HOW TO COMPLETE THIS TASK: Using the data below, count the lines where "degrees" appears, and answer with the number alone.

Object matching data:
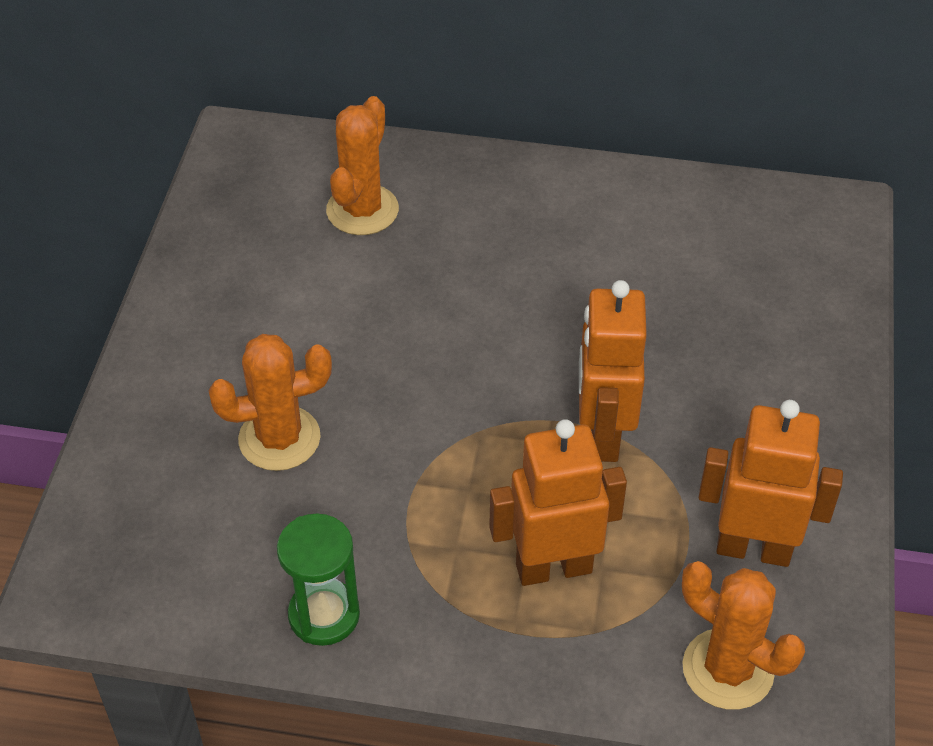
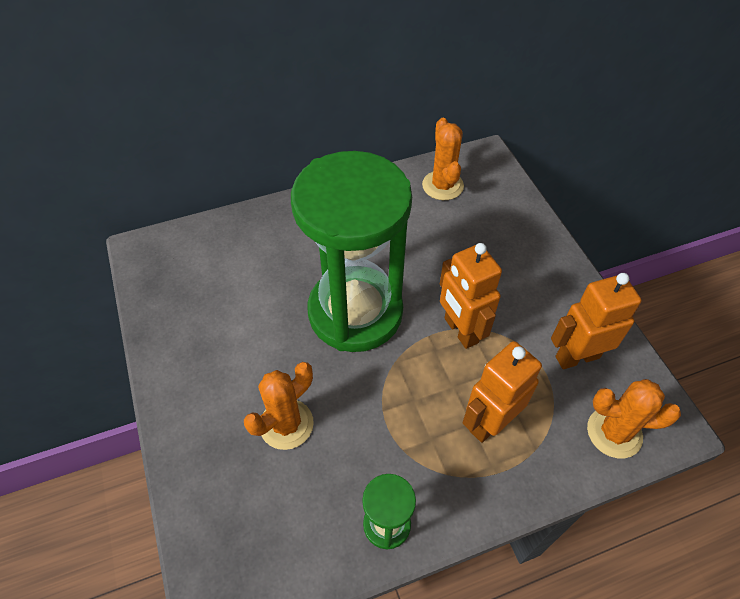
camera: 30 degrees left, 5 degrees up
(362, 210) = (244, 260): orange cactus -> orange cactus (442, 185)
(469, 343) = (355, 312): none -> green hourglass

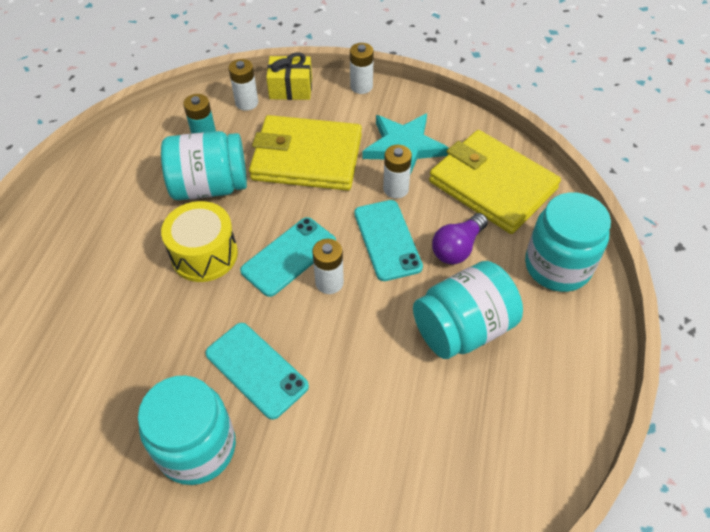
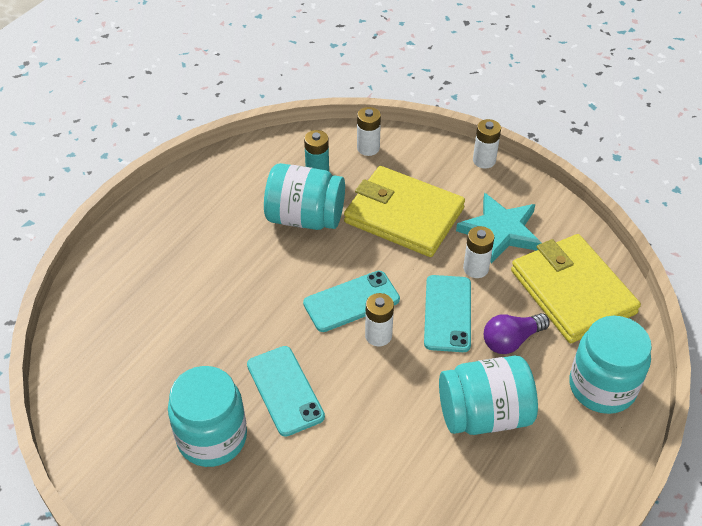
camera: 20 degrees right, 5 degrees down
(204, 254) = (278, 277): yellow drum -> none
(291, 89) = (415, 145): yellow gift -> none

RESPONSE TO THIS EXERCISE: 2